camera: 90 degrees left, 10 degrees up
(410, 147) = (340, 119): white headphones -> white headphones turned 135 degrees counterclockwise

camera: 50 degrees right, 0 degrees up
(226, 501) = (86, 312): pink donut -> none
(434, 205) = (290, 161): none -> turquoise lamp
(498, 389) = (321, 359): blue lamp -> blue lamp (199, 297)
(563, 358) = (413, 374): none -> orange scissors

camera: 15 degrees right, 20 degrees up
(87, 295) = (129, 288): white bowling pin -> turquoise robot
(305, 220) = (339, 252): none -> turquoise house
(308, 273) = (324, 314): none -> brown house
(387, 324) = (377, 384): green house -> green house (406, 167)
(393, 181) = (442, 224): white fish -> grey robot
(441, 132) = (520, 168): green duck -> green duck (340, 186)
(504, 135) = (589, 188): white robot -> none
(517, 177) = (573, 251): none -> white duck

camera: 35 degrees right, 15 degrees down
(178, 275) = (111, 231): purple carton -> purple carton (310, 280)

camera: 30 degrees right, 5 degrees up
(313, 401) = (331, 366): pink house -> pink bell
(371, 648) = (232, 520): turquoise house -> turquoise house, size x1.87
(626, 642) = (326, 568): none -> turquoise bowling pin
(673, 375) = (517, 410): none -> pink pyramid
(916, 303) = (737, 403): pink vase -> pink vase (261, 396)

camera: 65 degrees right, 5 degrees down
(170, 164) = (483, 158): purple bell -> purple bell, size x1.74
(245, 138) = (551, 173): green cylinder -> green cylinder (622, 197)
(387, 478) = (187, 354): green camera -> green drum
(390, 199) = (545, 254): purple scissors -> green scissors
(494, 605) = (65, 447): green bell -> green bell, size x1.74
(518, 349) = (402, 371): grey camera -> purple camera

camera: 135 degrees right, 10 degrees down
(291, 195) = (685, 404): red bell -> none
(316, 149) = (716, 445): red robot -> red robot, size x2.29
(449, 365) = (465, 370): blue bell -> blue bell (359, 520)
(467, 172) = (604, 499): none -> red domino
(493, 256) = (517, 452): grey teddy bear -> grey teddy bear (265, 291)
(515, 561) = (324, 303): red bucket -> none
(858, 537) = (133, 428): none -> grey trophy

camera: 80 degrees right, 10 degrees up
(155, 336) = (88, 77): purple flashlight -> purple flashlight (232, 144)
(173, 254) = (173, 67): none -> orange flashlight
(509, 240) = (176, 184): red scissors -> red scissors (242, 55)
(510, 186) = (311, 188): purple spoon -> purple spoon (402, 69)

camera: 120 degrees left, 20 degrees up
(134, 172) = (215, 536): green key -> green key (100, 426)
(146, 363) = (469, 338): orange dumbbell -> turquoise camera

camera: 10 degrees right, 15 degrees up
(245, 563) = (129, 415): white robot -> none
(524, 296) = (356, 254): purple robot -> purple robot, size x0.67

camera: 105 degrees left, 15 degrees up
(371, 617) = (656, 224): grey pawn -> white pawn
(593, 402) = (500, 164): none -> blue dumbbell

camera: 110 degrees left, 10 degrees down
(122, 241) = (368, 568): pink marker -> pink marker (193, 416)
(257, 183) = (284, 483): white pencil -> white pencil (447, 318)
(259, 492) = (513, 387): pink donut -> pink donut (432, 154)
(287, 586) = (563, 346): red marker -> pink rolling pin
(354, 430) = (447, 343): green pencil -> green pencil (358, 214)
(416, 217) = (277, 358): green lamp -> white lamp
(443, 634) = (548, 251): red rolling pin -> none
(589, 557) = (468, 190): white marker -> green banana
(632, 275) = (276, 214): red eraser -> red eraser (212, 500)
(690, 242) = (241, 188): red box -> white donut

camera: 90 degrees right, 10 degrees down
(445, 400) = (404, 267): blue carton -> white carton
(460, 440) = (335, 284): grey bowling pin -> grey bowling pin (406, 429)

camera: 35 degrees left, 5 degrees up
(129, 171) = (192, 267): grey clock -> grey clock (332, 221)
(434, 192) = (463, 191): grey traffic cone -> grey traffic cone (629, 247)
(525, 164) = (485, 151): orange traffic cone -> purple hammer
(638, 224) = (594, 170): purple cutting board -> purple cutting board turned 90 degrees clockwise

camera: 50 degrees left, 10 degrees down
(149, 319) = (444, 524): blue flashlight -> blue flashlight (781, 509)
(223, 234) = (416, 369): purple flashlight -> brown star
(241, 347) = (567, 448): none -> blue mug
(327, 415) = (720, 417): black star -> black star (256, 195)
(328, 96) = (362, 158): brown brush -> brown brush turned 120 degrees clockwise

——————————

▸ TASK DIRECTIONS: A word-for-word copy of the listing is the expected answer.

▸ WRITTEN ANSWER:
camera: 90 degrees left, 10 degrees up
(410, 147) = (340, 119): white headphones -> white headphones turned 135 degrees counterclockwise

camera: 50 degrees right, 0 degrees up
(226, 501) = (86, 312): pink donut -> none
(434, 205) = (290, 161): none -> turquoise lamp
(498, 389) = (321, 359): blue lamp -> blue lamp (199, 297)
(563, 358) = (413, 374): none -> orange scissors

camera: 15 degrees right, 20 degrees up
(87, 295) = (129, 288): white bowling pin -> turquoise robot
(305, 220) = (339, 252): none -> turquoise house
(308, 273) = (324, 314): none -> brown house
(387, 324) = (377, 384): green house -> green house (406, 167)
(393, 181) = (442, 224): white fish -> grey robot
(441, 132) = (520, 168): green duck -> green duck (340, 186)
(504, 135) = (589, 188): white robot -> none
(517, 177) = (573, 251): none -> white duck

camera: 35 degrees right, 15 degrees down
(178, 275) = (111, 231): purple carton -> purple carton (310, 280)

camera: 30 degrees right, 5 degrees up
(313, 401) = (331, 366): pink house -> pink bell
(371, 648) = (232, 520): turquoise house -> turquoise house, size x1.87
(626, 642) = (326, 568): none -> turquoise bowling pin
(673, 375) = (517, 410): none -> pink pyramid
(916, 303) = (737, 403): pink vase -> pink vase (261, 396)

camera: 65 degrees right, 5 degrees down
(170, 164) = (483, 158): purple bell -> purple bell, size x1.74
(245, 138) = (551, 173): green cylinder -> green cylinder (622, 197)
(387, 478) = (187, 354): green camera -> green drum
(390, 199) = (545, 254): purple scissors -> green scissors
(494, 605) = (65, 447): green bell -> green bell, size x1.74
(518, 349) = (402, 371): grey camera -> purple camera

camera: 135 degrees right, 10 degrees down
(291, 195) = (685, 404): red bell -> none
(316, 149) = (716, 445): red robot -> red robot, size x2.29
(449, 365) = (465, 370): blue bell -> blue bell (359, 520)
(467, 172) = (604, 499): none -> red domino
(493, 256) = (517, 452): grey teddy bear -> grey teddy bear (265, 291)
(515, 561) = (324, 303): red bucket -> none
(858, 537) = (133, 428): none -> grey trophy

camera: 80 degrees right, 10 degrees up
(155, 336) = (88, 77): purple flashlight -> purple flashlight (232, 144)
(173, 254) = (173, 67): none -> orange flashlight
(509, 240) = (176, 184): red scissors -> red scissors (242, 55)
(510, 186) = (311, 188): purple spoon -> purple spoon (402, 69)

camera: 120 degrees left, 20 degrees up
(134, 172) = (215, 536): green key -> green key (100, 426)
(146, 363) = (469, 338): orange dumbbell -> turquoise camera

camera: 10 degrees right, 15 degrees up
(245, 563) = (129, 415): white robot -> none
(524, 296) = (356, 254): purple robot -> purple robot, size x0.67

camera: 105 degrees left, 15 degrees up
(371, 617) = (656, 224): grey pawn -> white pawn
(593, 402) = (500, 164): none -> blue dumbbell

camera: 110 degrees left, 10 degrees down
(122, 241) = (368, 568): pink marker -> pink marker (193, 416)
(257, 183) = (284, 483): white pencil -> white pencil (447, 318)
(259, 492) = (513, 387): pink donut -> pink donut (432, 154)
(287, 586) = (563, 346): red marker -> pink rolling pin
(354, 430) = (447, 343): green pencil -> green pencil (358, 214)
(416, 217) = (277, 358): green lamp -> white lamp
(443, 634) = (548, 251): red rolling pin -> none
(589, 557) = (468, 190): white marker -> green banana
(632, 275) = (276, 214): red eraser -> red eraser (212, 500)
(690, 242) = (241, 188): red box -> white donut

camera: 90 degrees right, 10 degrees down
(445, 400) = (404, 267): blue carton -> white carton
(460, 440) = (335, 284): grey bowling pin -> grey bowling pin (406, 429)

camera: 35 degrees left, 5 degrees up
(129, 171) = (192, 267): grey clock -> grey clock (332, 221)
(434, 192) = (463, 191): grey traffic cone -> grey traffic cone (629, 247)
(525, 164) = (485, 151): orange traffic cone -> purple hammer
(638, 224) = (594, 170): purple cutting board -> purple cutting board turned 90 degrees clockwise

camera: 50 degrees left, 10 degrees down
(149, 319) = (444, 524): blue flashlight -> blue flashlight (781, 509)
(223, 234) = (416, 369): purple flashlight -> brown star
(241, 347) = (567, 448): none -> blue mug
(327, 415) = (720, 417): black star -> black star (256, 195)
(328, 96) = (362, 158): brown brush -> brown brush turned 120 degrees clockwise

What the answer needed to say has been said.